Segment Start: EXERCISE MATERIALS
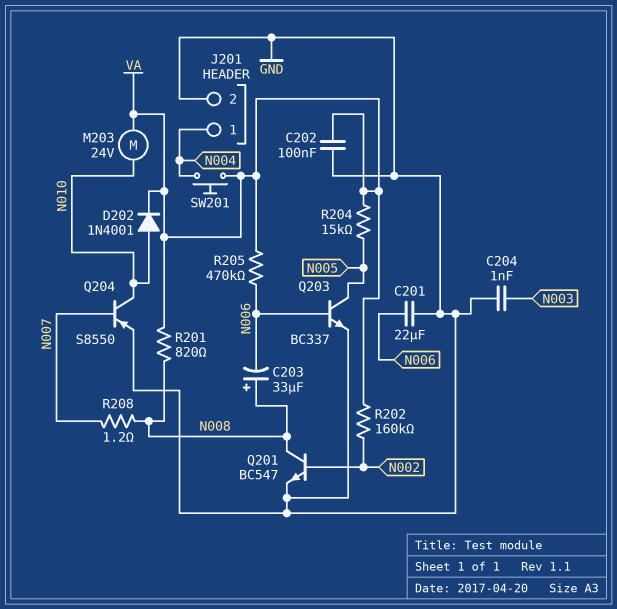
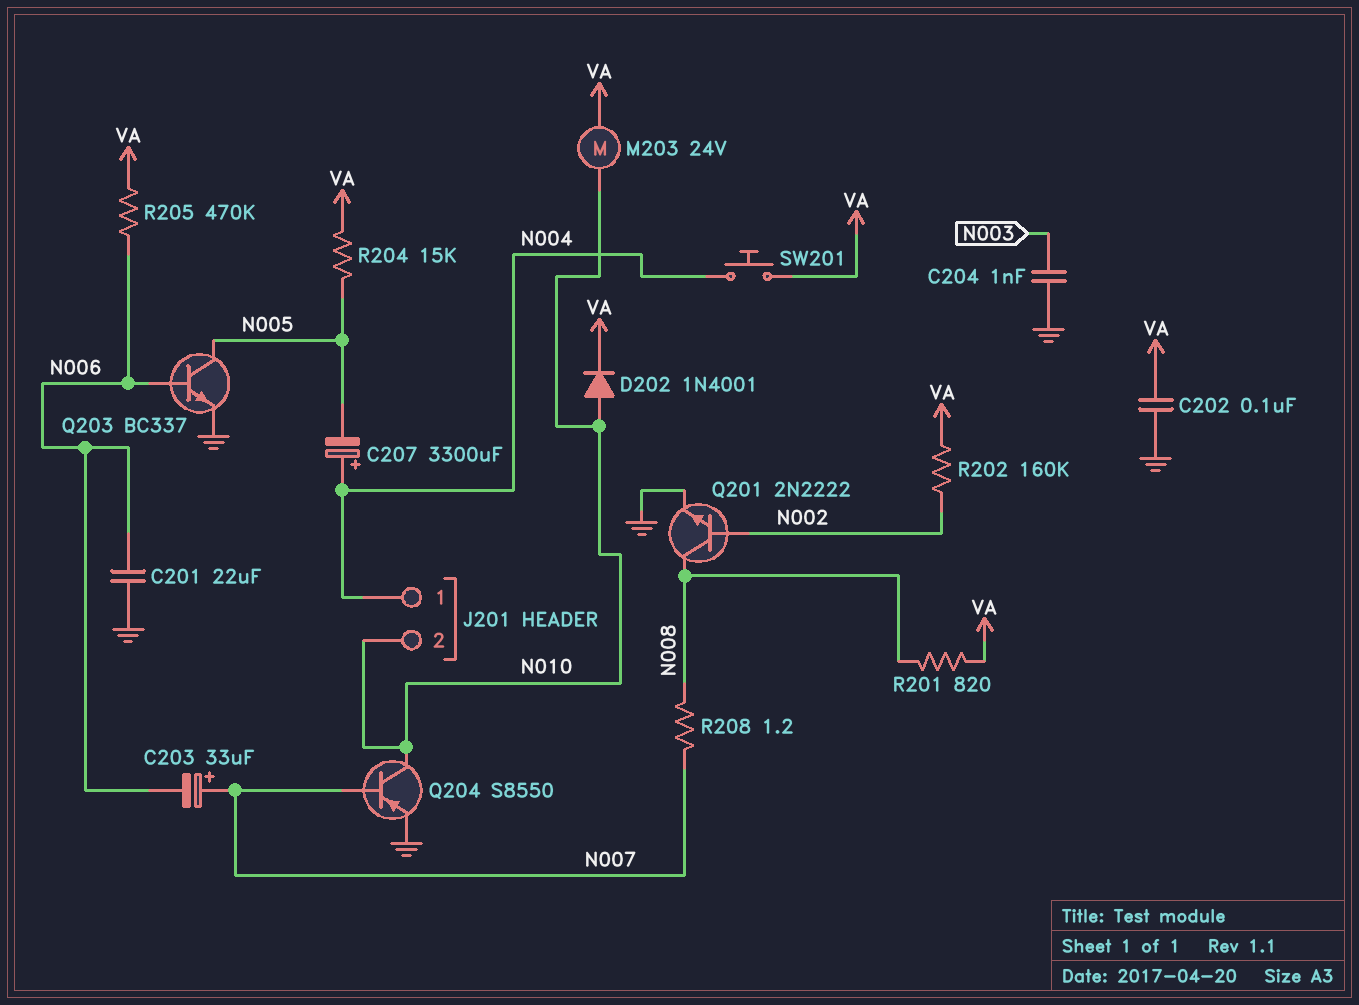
C203: 33uF (plus N008, minus N006) -> 33uF (plus N007, minus N006)
C207: none -> 3300uF (plus N004, minus N005)
J201 pin 2: GND -> N010
Q201: NPN BC547 (B N002, C N008, E GND) -> NPN 2N2222 (B N002, C N008, E GND)

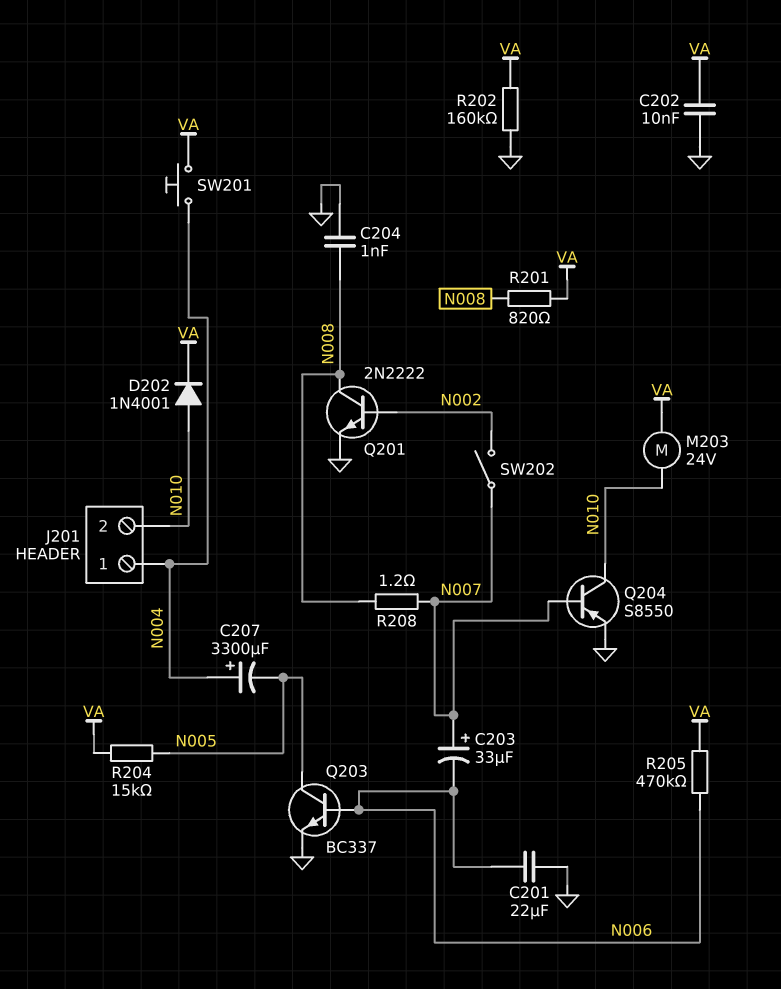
C202: 100nF (GND, VA) -> 10nF (GND, VA)
C204: 1nF (GND, N003) -> 1nF (GND, N008)
R202: 160k (N002, VA) -> 160k (GND, VA)
SW202: none -> switch (N002, N007)

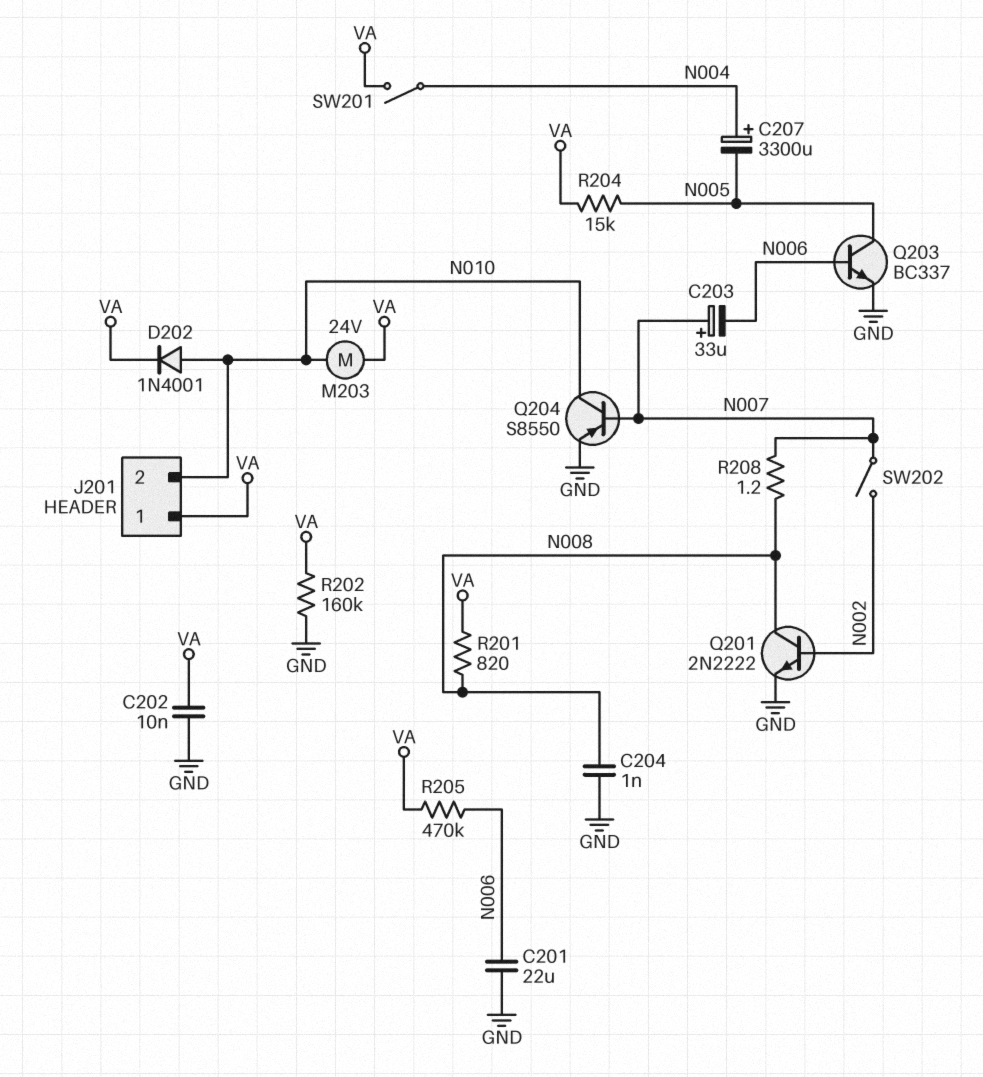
J201 pin 1: N004 -> VA
SW201: button (N004, VA) -> switch (N004, VA)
Segment End: EXERCISE MATERIALS
■ TASK TO CARRY OUT
Please print all the data above word for word. Pictures should not appear in the copy.

■ OUTPUT OF THE EXERCISE
C203: 33uF (plus N008, minus N006) -> 33uF (plus N007, minus N006)
C207: none -> 3300uF (plus N004, minus N005)
J201 pin 2: GND -> N010
Q201: NPN BC547 (B N002, C N008, E GND) -> NPN 2N2222 (B N002, C N008, E GND)

C202: 100nF (GND, VA) -> 10nF (GND, VA)
C204: 1nF (GND, N003) -> 1nF (GND, N008)
R202: 160k (N002, VA) -> 160k (GND, VA)
SW202: none -> switch (N002, N007)

J201 pin 1: N004 -> VA
SW201: button (N004, VA) -> switch (N004, VA)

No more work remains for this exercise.